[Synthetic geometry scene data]
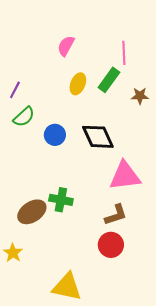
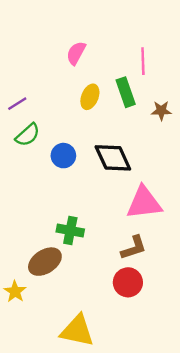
green rectangle: (109, 80) -> (126, 92), turned -55
purple line: (15, 90) -> (17, 104), turned 30
brown ellipse: (32, 212) -> (45, 262), moved

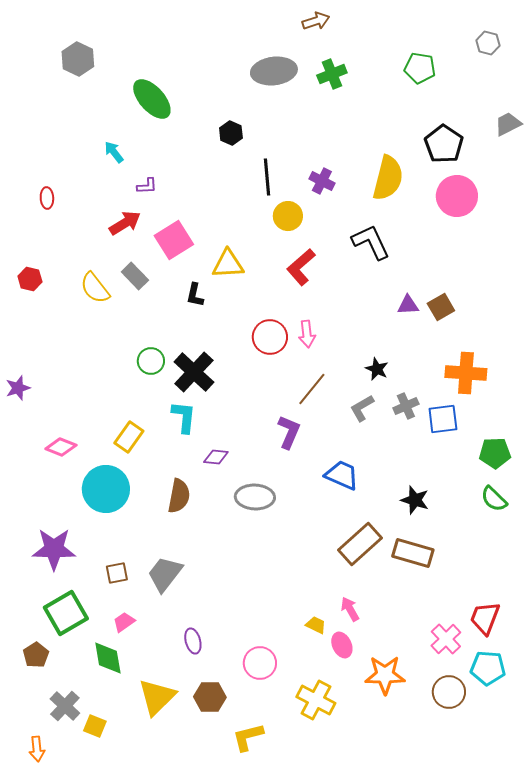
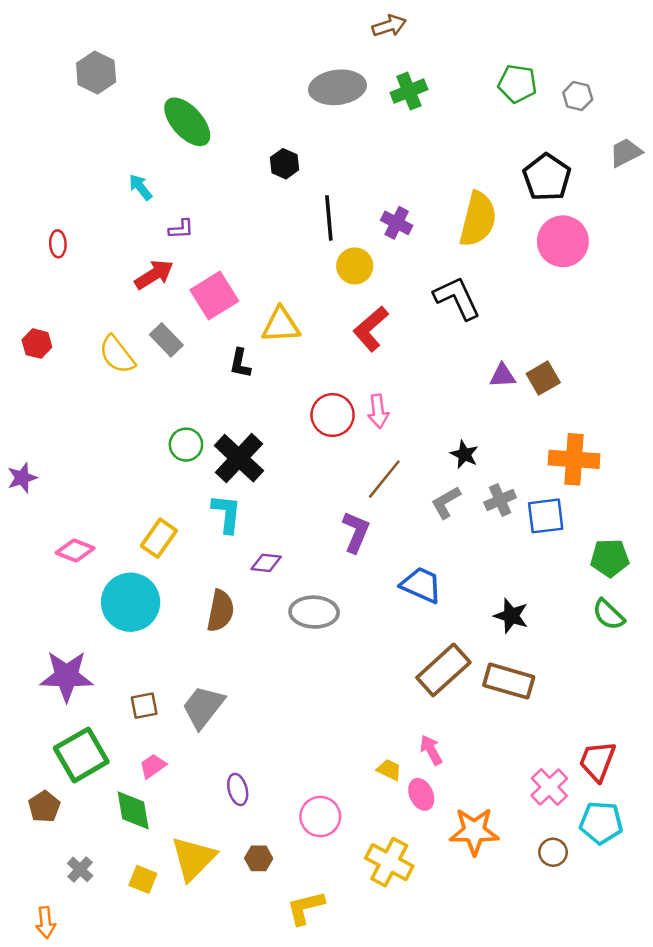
gray hexagon: (488, 43) -> (578, 96), moved
brown circle: (449, 692) -> (553, 852), size x0.7
brown hexagon: (210, 697) -> (259, 858), size x0.7
gray cross: (65, 706) -> (80, 869), size x0.7
yellow square: (95, 726) -> (143, 879), moved

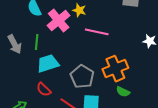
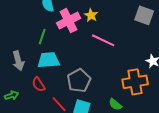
gray arrow: (15, 44) -> (18, 61), moved
orange cross: (115, 69) -> (135, 82), moved

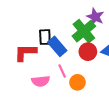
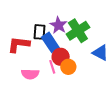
purple star: (95, 17) -> (58, 25), moved
red circle: (88, 52) -> (61, 57), moved
orange circle: (77, 82) -> (68, 67), moved

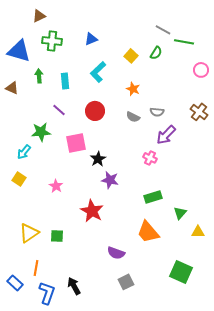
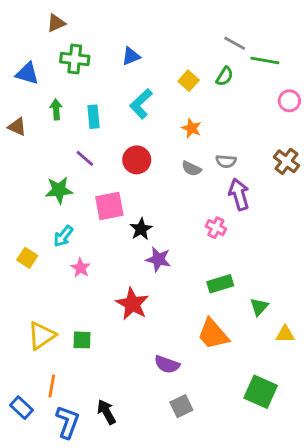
blue triangle: (19, 51) -> (27, 73), size x0.7
purple arrow: (166, 135) -> (239, 194), turned 120
cyan arrow: (24, 152) -> (63, 236), moved

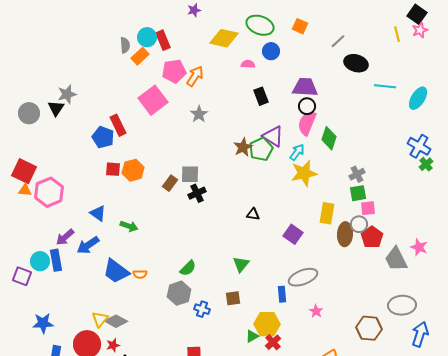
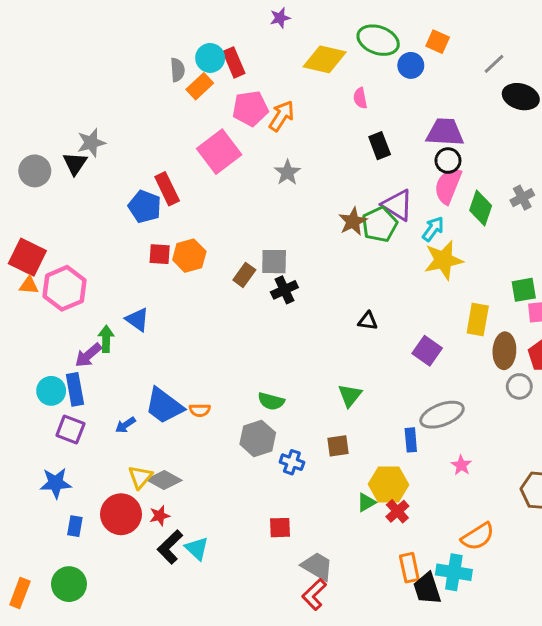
blue circle: (271, 51) -> (411, 65), moved
pink semicircle: (248, 64) -> (360, 98), turned -104
gray cross: (357, 174) -> (522, 198), moved
gray circle: (359, 224) -> (519, 386), moved
green arrow: (129, 226) -> (106, 339), moved, turned -108
blue arrow: (88, 245) -> (125, 425), moved, size x0.6
green semicircle: (188, 268) -> (271, 401), turned 60
purple square: (22, 276) -> (70, 430), moved

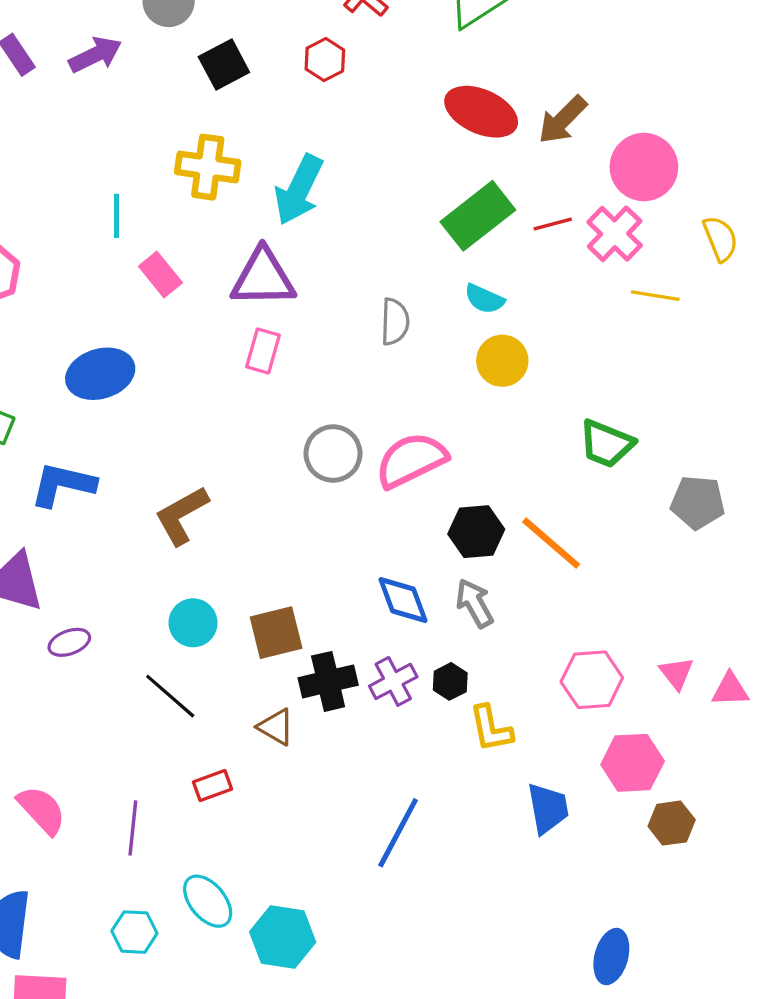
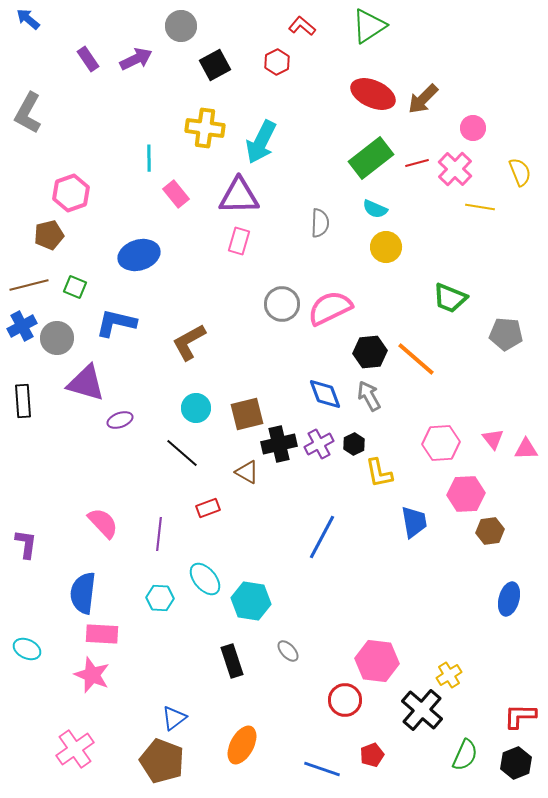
pink circle: (644, 167) -> (473, 128), size x0.6
blue ellipse: (611, 957) -> (509, 599), moved

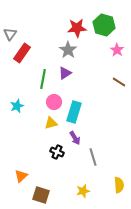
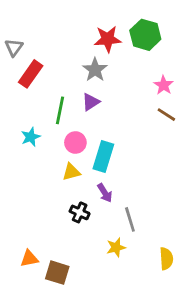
pink star: (117, 50) -> (164, 85), moved
cyan star: (17, 106) -> (31, 137), moved
orange triangle: (21, 176) -> (29, 259), moved, turned 32
yellow star: (83, 191) -> (116, 247), moved

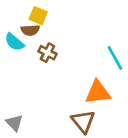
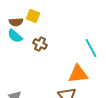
brown semicircle: (30, 30) -> (16, 22), moved

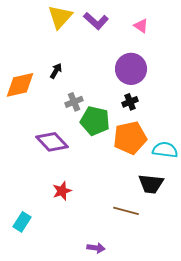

> YOUR ASSIGNMENT
Pictures aside, restate all of the entries exactly.

> REPLY TO THE TASK
green rectangle: (109, 80) -> (126, 92), turned -55
purple line: (15, 90) -> (17, 104), turned 30
brown ellipse: (32, 212) -> (45, 262), moved

gray hexagon: (488, 43) -> (578, 96), moved
brown circle: (449, 692) -> (553, 852), size x0.7
brown hexagon: (210, 697) -> (259, 858), size x0.7
gray cross: (65, 706) -> (80, 869), size x0.7
yellow square: (95, 726) -> (143, 879), moved

gray arrow: (15, 44) -> (18, 61), moved
orange cross: (115, 69) -> (135, 82), moved

purple star: (95, 17) -> (58, 25), moved
red circle: (88, 52) -> (61, 57), moved
orange circle: (77, 82) -> (68, 67), moved

blue triangle: (19, 51) -> (27, 73), size x0.7
purple arrow: (166, 135) -> (239, 194), turned 120
cyan arrow: (24, 152) -> (63, 236), moved

blue circle: (271, 51) -> (411, 65), moved
pink semicircle: (248, 64) -> (360, 98), turned -104
gray cross: (357, 174) -> (522, 198), moved
gray circle: (359, 224) -> (519, 386), moved
green arrow: (129, 226) -> (106, 339), moved, turned -108
blue arrow: (88, 245) -> (125, 425), moved, size x0.6
green semicircle: (188, 268) -> (271, 401), turned 60
purple square: (22, 276) -> (70, 430), moved

pink circle: (644, 167) -> (473, 128), size x0.6
blue ellipse: (611, 957) -> (509, 599), moved

pink star: (117, 50) -> (164, 85), moved
cyan star: (17, 106) -> (31, 137), moved
orange triangle: (21, 176) -> (29, 259), moved, turned 32
yellow star: (83, 191) -> (116, 247), moved

brown semicircle: (30, 30) -> (16, 22), moved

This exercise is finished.